- [The task]
Go through the data below and copy each line where the word "brown" occurs.

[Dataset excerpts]
──────
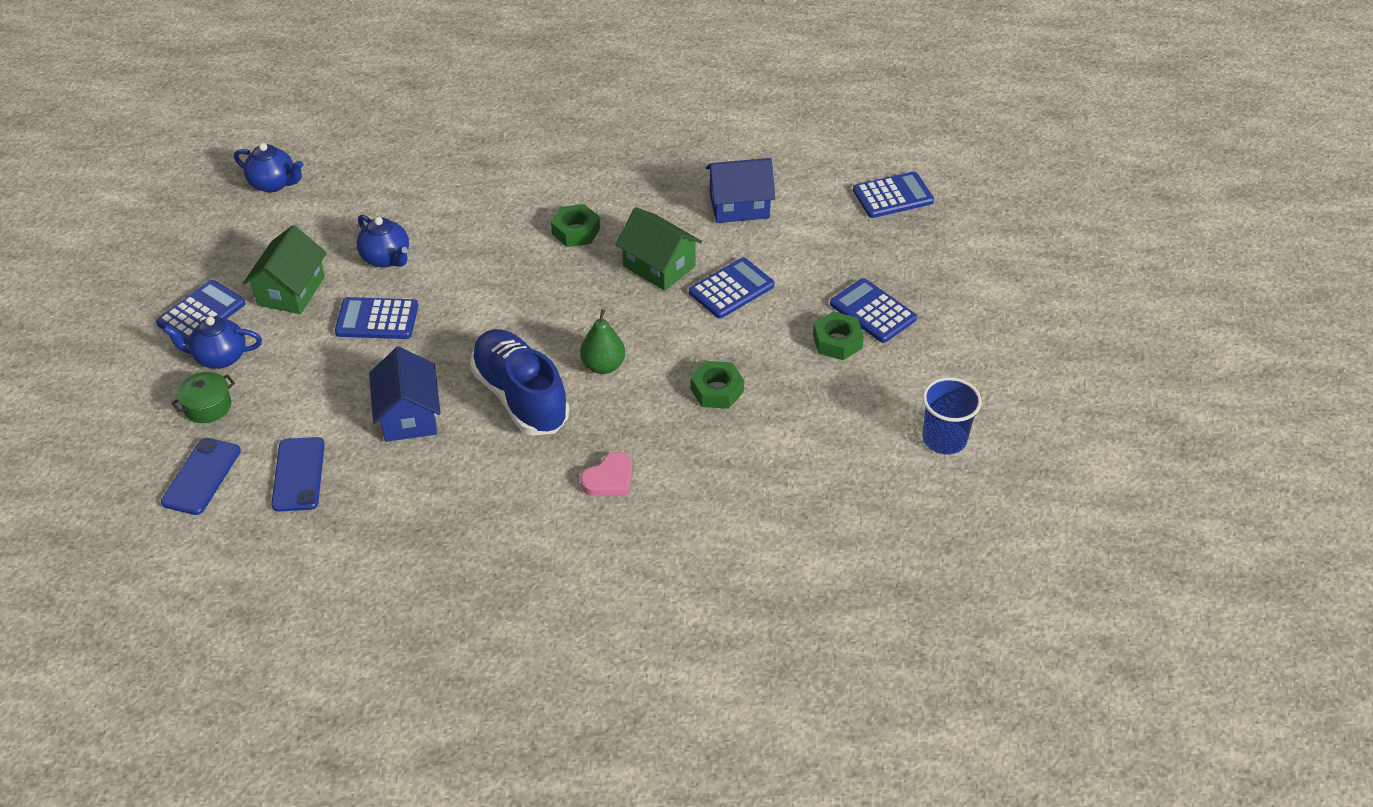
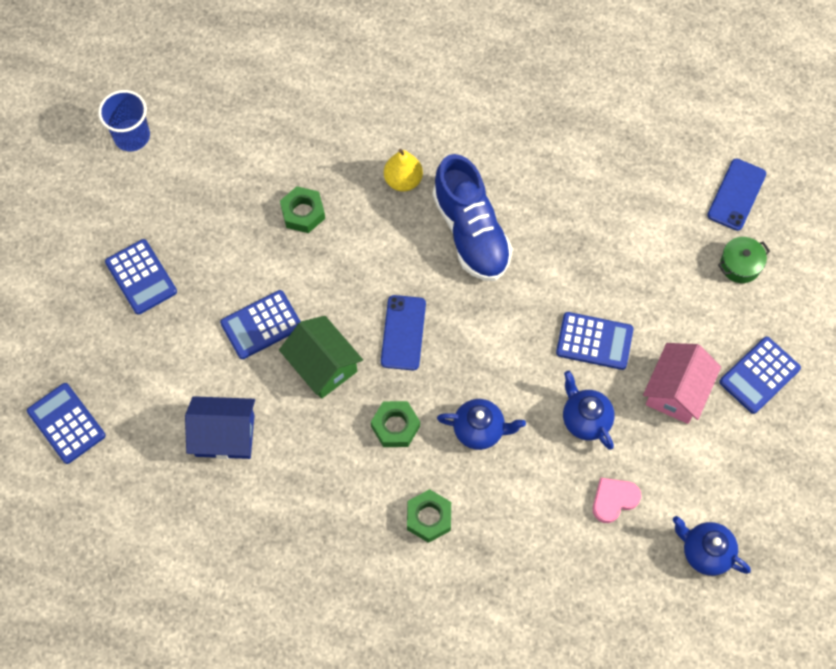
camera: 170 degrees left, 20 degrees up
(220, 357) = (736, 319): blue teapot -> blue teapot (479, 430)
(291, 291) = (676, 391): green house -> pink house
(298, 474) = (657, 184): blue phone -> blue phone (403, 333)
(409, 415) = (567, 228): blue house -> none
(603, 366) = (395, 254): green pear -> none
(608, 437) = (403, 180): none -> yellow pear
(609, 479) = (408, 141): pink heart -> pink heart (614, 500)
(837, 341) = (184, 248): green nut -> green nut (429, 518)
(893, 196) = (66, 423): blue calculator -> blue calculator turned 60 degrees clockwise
──────
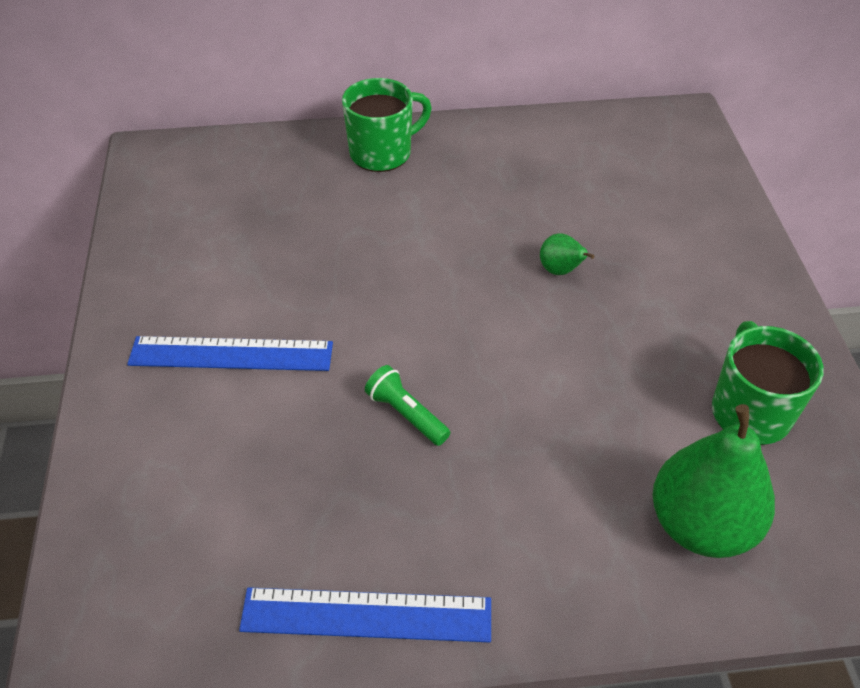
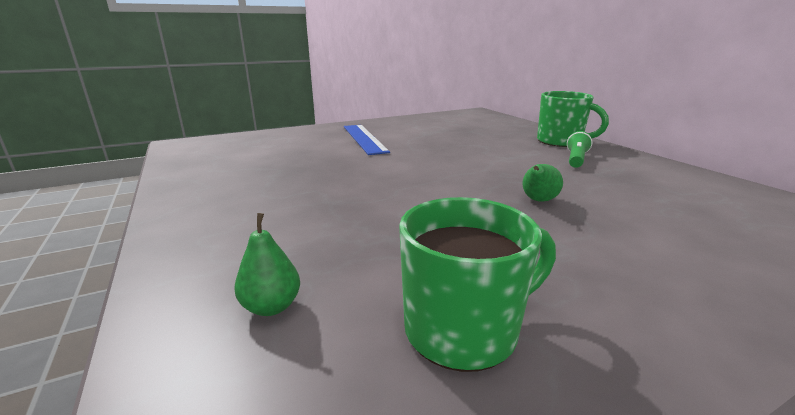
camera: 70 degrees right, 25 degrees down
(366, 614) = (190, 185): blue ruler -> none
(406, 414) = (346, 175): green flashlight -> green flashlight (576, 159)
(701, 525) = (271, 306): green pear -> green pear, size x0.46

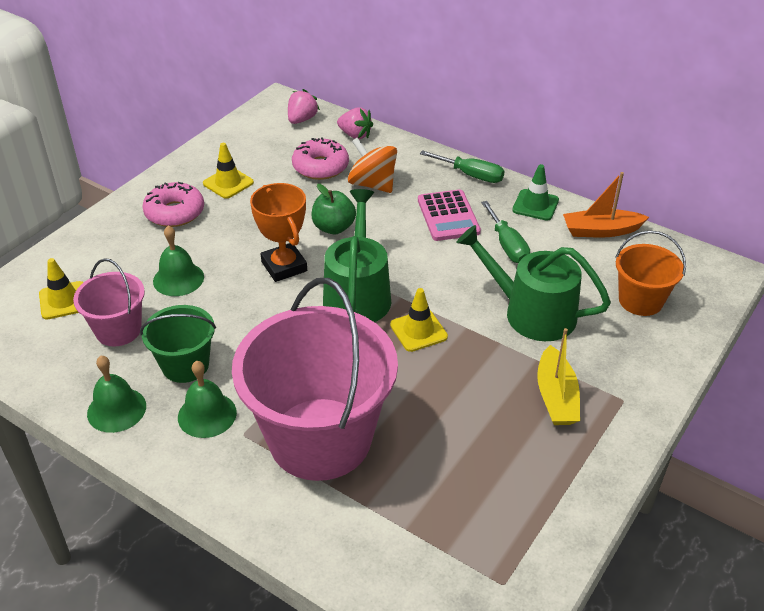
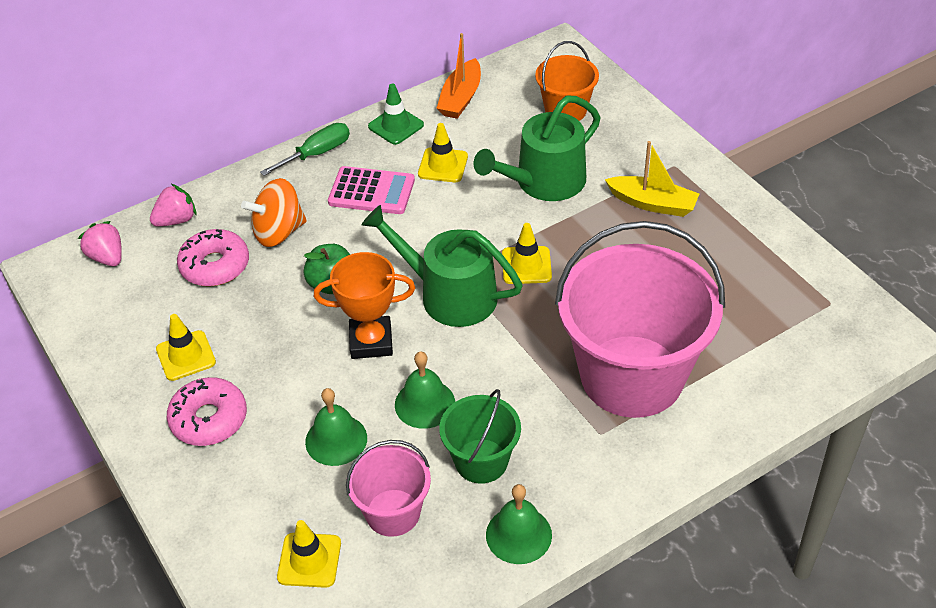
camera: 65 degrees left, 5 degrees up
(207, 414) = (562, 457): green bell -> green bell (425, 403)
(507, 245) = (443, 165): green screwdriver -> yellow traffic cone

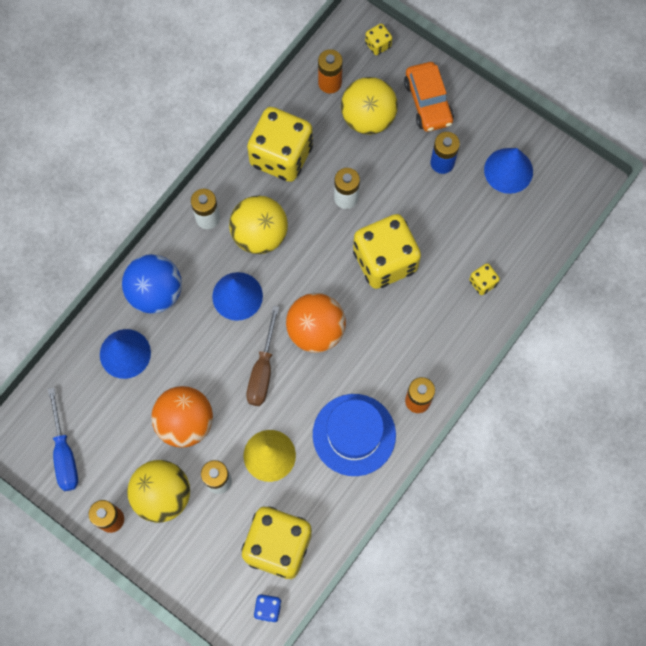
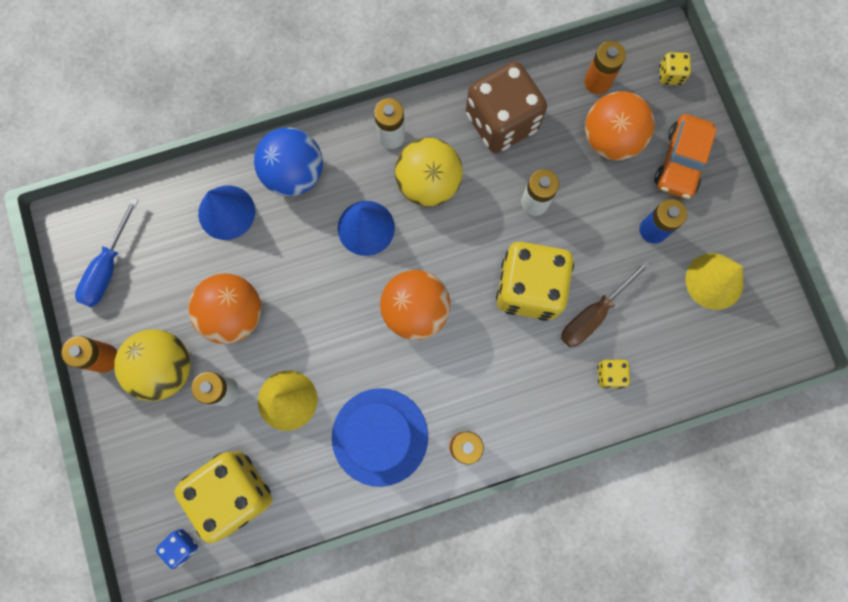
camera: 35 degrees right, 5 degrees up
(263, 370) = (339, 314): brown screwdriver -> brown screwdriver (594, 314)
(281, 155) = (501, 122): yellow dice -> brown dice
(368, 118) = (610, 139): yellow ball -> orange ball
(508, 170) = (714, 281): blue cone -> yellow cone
──────
- [Answer to this exercise]
(263, 370) = (339, 314): brown screwdriver -> brown screwdriver (594, 314)
(281, 155) = (501, 122): yellow dice -> brown dice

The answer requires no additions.